(Building images with bounding boxes)
━━━
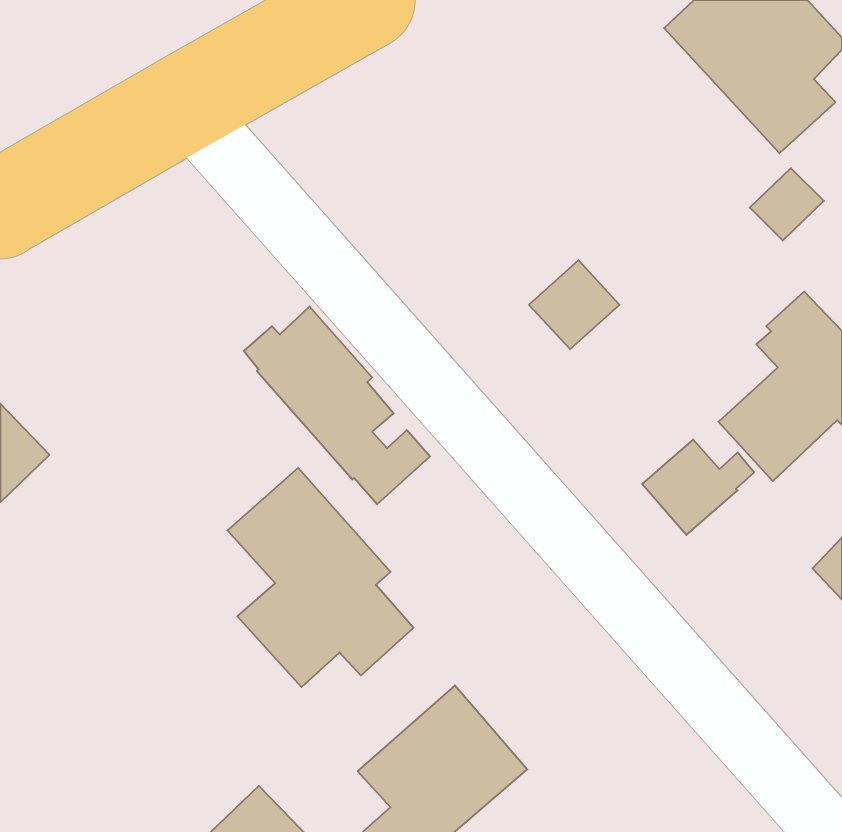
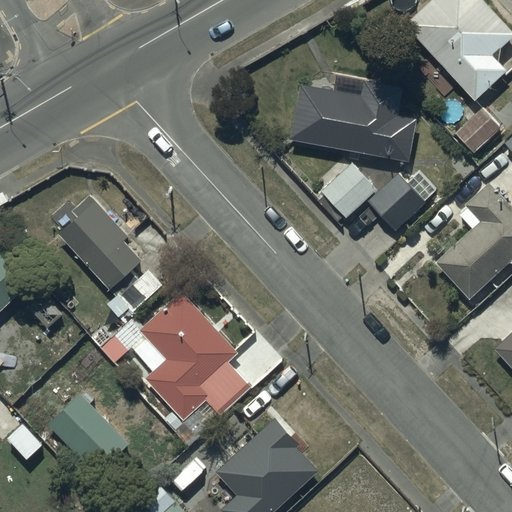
building: none -> [289,79,416,160]
building: [244,307,430,504] -> [51,194,164,314]
building: [642,439,754,535] -> [367,174,435,232]
building: none -> [48,392,129,474]

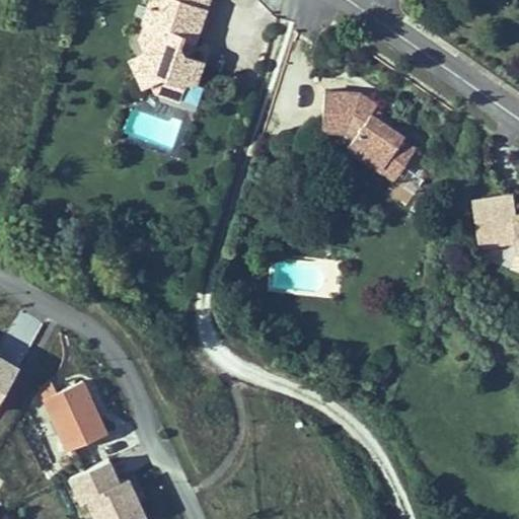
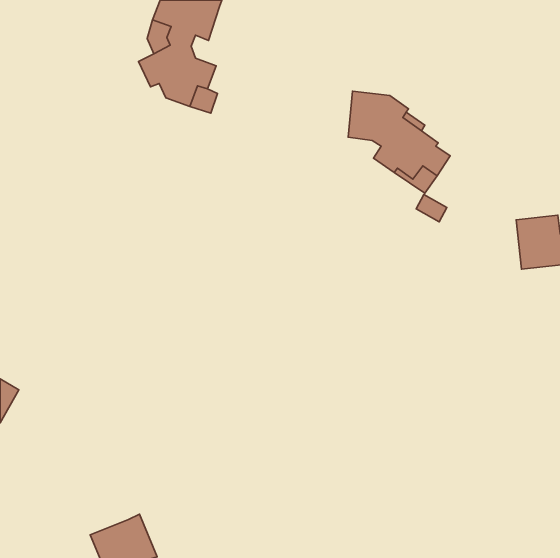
building: [46,381,106,449] -> none
building: [69,460,120,500] -> none

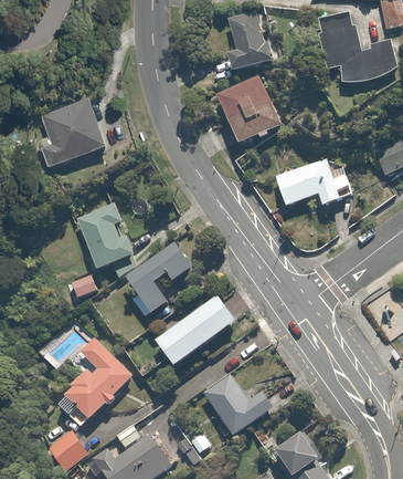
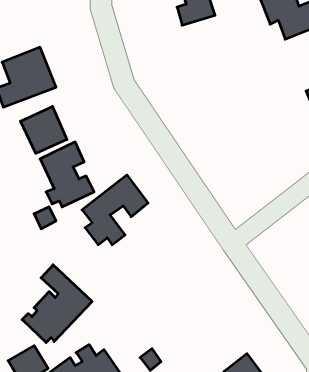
building: [218,75,283,147] -> none
building: [273,149,354,210] -> none
building: none -> [20,106,67,153]
building: [159,292,242,366] -> none
building: [204,375,277,437] -> none

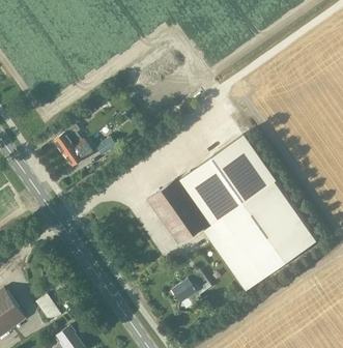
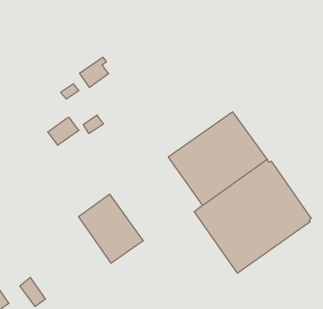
building: [54,125,82,154] -> [80,57,109,87]
building: [147,179,209,245] -> [79,194,143,263]
building: [172,274,211,301] -> none

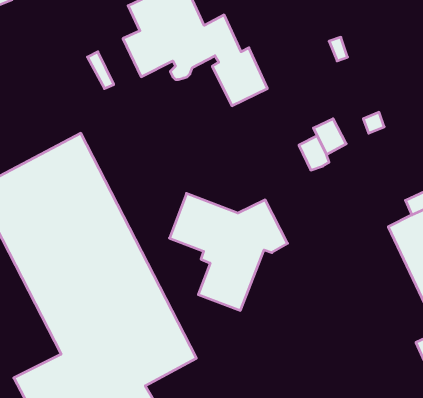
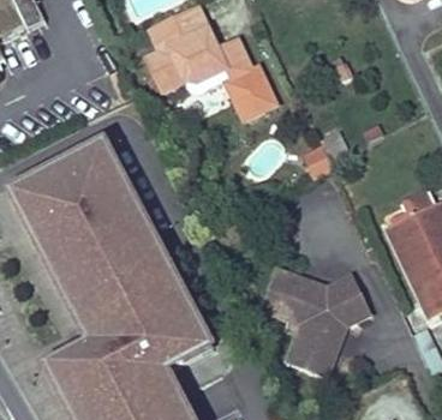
building: [169,193,288,310] -> [262,270,370,377]

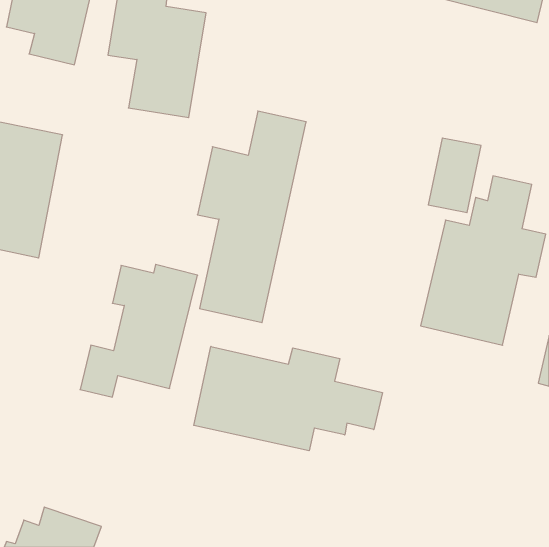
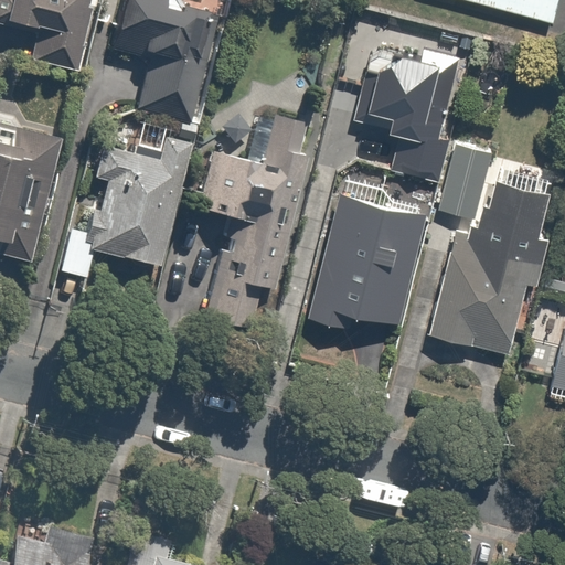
building: none -> [367,43,461,180]
building: none -> [311,192,431,327]
building: [80,264,198,397] -> [57,142,178,278]
building: [194,346,382,451] -> none

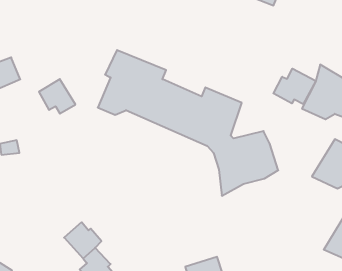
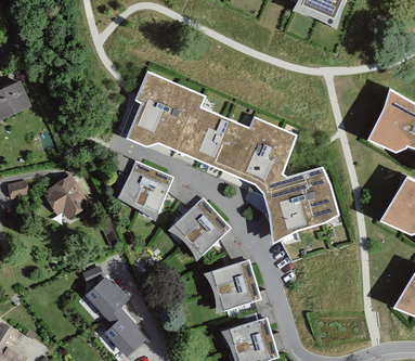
building: [273,69,316,104] -> none
building: [39,79,75,114] -> [43,176,87,217]
building: none -> [118,160,172,214]
building: none -> [173,198,230,255]
building: none -> [210,260,260,311]

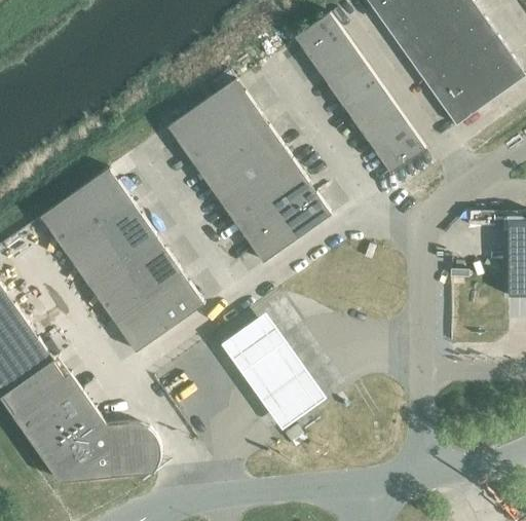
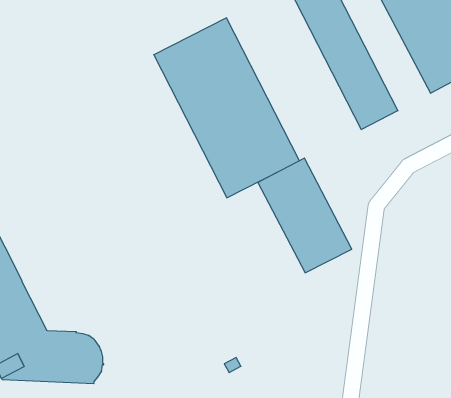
building: [40,168,204,351] -> none
building: [221,309,327,426] -> [258,158,352,273]

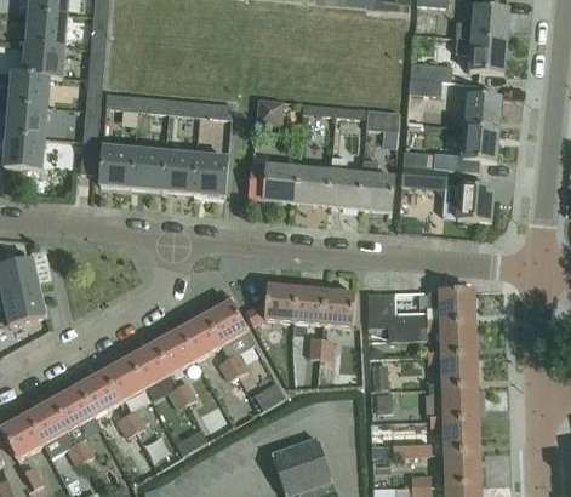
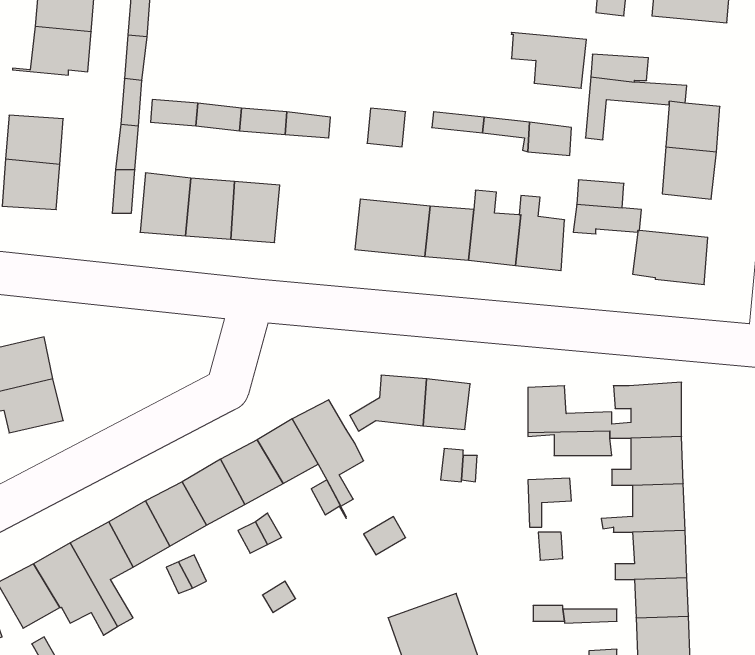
building: [453,35,506,74] -> [511,32,586,88]
building: [7,73,48,107] -> none
building: [192,153,227,196] -> none
building: [324,291,354,325] -> none

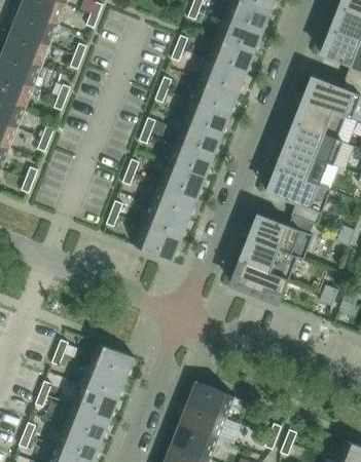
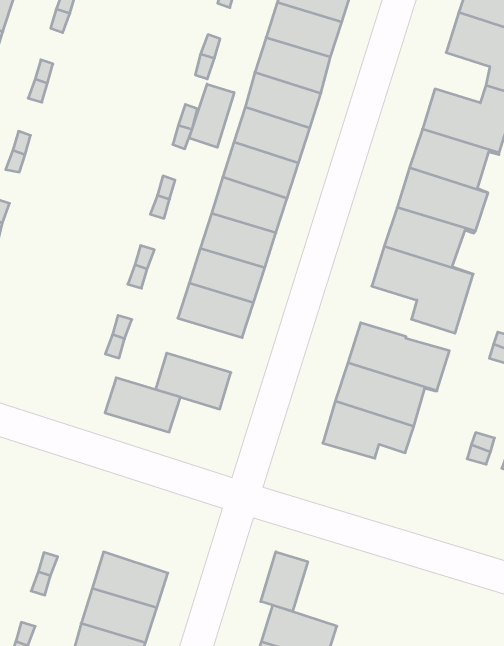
building: none -> [189,84,234,147]
building: [141,204,187,239] -> [105,378,181,432]
building: none -> [261,552,308,611]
━━━
YOUR OBJECTIVE
Exactly the lines starting at the one above with "building: [54,125,82,154] -> [80,57,109,87]" and ending at the one with "building: [80,264,198,397] ->" should be printed, and nothing else. Omit the pictures.

SOLUTION TO THE PROBLEM
building: [54,125,82,154] -> [80,57,109,87]
building: [147,179,209,245] -> [79,194,143,263]
building: [172,274,211,301] -> none

building: [169,193,288,310] -> [262,270,370,377]

building: none -> [367,43,461,180]
building: none -> [311,192,431,327]
building: [80,264,198,397] -> [57,142,178,278]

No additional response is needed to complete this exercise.